### Assignment
Nothing but the lines from the one containing "white rectangle: rotated" through the last line of the records belongs in the answer, copied exactly and with the pictures left out.

┌─ Listed entries

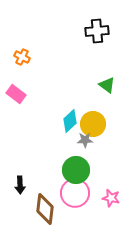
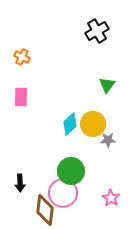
black cross: rotated 25 degrees counterclockwise
green triangle: rotated 30 degrees clockwise
pink rectangle: moved 5 px right, 3 px down; rotated 54 degrees clockwise
cyan diamond: moved 3 px down
gray star: moved 23 px right
green circle: moved 5 px left, 1 px down
black arrow: moved 2 px up
pink circle: moved 12 px left
pink star: rotated 18 degrees clockwise
brown diamond: moved 1 px down
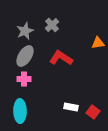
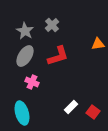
gray star: rotated 18 degrees counterclockwise
orange triangle: moved 1 px down
red L-shape: moved 3 px left, 2 px up; rotated 130 degrees clockwise
pink cross: moved 8 px right, 3 px down; rotated 24 degrees clockwise
white rectangle: rotated 56 degrees counterclockwise
cyan ellipse: moved 2 px right, 2 px down; rotated 15 degrees counterclockwise
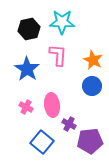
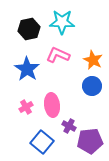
pink L-shape: rotated 70 degrees counterclockwise
pink cross: rotated 32 degrees clockwise
purple cross: moved 2 px down
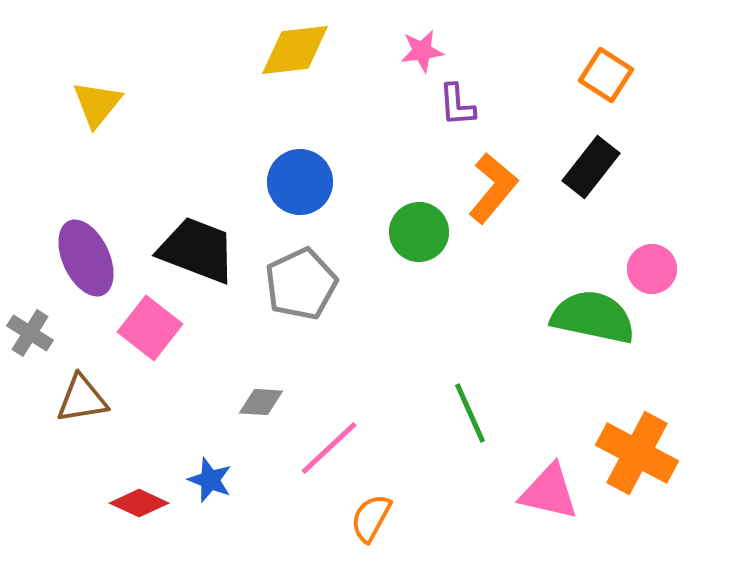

└─

### Answer space
white rectangle: rotated 56 degrees counterclockwise
cyan ellipse: moved 2 px right, 2 px down; rotated 15 degrees counterclockwise
pink L-shape: rotated 70 degrees counterclockwise
pink cross: rotated 32 degrees clockwise
purple cross: moved 2 px down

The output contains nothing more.